*** Block opens ***

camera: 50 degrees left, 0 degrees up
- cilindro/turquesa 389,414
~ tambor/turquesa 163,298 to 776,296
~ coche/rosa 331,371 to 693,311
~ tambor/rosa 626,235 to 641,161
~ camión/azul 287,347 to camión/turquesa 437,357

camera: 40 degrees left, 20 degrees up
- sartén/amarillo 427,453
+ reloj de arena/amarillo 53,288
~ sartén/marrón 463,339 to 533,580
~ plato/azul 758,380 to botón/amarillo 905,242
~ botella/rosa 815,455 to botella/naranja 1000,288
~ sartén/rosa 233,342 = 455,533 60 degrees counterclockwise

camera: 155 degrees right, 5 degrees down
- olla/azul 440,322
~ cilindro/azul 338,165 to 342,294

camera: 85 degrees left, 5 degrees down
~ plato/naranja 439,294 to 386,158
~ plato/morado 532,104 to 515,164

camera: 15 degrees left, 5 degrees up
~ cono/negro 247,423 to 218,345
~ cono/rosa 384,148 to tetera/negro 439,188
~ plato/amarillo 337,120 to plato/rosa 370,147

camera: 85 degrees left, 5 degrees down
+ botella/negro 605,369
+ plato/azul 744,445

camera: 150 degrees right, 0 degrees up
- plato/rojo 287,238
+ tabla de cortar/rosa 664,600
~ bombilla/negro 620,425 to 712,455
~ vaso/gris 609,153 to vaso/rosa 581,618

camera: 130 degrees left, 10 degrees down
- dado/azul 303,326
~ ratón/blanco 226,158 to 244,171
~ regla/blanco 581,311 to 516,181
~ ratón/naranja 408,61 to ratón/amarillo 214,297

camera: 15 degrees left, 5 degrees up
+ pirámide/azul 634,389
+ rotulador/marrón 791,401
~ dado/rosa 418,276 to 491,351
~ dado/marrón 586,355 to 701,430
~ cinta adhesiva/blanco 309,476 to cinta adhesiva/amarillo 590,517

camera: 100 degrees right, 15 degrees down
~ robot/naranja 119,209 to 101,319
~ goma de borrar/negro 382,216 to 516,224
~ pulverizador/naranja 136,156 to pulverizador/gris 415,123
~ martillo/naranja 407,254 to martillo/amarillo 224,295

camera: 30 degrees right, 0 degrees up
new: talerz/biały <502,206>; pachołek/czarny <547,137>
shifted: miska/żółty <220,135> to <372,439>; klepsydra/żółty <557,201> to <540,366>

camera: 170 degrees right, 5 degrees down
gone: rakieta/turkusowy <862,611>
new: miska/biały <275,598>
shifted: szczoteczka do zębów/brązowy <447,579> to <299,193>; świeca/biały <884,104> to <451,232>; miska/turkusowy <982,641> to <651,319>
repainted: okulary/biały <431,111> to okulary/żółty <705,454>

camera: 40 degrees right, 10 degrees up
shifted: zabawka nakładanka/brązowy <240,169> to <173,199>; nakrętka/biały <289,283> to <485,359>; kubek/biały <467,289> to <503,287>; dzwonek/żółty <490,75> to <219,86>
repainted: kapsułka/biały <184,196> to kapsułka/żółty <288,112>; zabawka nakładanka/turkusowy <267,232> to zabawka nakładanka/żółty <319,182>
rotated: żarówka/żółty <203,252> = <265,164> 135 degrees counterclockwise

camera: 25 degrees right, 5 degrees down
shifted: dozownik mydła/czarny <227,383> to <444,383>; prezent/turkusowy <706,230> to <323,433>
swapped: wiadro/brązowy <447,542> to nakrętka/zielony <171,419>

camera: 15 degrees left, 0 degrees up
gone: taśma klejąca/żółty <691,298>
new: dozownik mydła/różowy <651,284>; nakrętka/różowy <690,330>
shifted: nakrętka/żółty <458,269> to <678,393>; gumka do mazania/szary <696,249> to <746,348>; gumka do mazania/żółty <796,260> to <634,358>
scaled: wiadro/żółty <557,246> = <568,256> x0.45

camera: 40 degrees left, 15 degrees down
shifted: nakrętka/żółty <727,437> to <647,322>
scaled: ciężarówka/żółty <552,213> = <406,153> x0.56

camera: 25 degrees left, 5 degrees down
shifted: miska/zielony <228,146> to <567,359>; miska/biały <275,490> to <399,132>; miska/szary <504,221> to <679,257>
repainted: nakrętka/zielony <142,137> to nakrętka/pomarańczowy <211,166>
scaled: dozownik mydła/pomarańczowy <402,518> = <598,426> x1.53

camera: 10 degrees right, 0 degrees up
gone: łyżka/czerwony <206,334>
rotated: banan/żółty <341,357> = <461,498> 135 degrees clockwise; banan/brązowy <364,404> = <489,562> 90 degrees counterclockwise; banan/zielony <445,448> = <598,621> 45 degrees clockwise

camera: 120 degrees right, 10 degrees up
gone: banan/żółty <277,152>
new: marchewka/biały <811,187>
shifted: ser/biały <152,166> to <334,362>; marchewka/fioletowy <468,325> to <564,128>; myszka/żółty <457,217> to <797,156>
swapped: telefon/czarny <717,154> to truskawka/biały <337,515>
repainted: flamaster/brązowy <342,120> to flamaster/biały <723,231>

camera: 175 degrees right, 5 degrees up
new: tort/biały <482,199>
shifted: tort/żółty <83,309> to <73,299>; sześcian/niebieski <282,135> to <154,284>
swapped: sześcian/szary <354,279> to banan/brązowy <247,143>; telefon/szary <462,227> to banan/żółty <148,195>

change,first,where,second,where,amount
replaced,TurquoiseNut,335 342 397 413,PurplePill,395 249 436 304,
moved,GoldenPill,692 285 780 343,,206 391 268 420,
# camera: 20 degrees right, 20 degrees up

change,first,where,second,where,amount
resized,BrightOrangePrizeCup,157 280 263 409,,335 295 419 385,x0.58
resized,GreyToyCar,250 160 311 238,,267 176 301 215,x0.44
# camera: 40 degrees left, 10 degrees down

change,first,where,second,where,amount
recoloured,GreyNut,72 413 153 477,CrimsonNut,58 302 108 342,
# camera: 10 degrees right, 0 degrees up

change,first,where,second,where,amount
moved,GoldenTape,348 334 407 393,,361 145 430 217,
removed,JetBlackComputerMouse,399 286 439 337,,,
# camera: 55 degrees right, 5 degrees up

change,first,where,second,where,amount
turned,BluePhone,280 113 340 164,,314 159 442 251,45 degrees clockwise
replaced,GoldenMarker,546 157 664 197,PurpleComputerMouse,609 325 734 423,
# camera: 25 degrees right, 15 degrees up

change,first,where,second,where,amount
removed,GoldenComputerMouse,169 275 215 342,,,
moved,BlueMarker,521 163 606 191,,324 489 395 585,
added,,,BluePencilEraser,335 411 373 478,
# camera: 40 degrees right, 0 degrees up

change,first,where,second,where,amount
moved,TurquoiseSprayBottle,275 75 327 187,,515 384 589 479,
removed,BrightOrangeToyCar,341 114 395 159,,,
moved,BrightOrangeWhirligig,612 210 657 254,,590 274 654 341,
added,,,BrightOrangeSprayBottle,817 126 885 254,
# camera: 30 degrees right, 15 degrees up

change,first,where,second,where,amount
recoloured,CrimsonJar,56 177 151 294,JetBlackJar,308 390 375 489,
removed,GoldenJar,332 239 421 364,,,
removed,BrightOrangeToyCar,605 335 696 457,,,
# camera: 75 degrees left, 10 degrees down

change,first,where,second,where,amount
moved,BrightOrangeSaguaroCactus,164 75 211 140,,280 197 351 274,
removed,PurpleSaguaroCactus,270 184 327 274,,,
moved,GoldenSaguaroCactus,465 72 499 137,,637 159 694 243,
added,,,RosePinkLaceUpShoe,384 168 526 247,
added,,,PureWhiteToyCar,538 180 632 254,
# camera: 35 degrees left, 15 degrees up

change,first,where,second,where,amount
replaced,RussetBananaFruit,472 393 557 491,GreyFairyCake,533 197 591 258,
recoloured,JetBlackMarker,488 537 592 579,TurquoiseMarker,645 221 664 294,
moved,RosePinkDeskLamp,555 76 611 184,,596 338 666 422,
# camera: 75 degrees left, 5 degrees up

*** Block closes ***

◆ What this task involves: In the records, locate each line holding the string "sześcian" and copy it.

◆ Result for this exercise:
shifted: tort/żółty <83,309> to <73,299>; sześcian/niebieski <282,135> to <154,284>
swapped: sześcian/szary <354,279> to banan/brązowy <247,143>; telefon/szary <462,227> to banan/żółty <148,195>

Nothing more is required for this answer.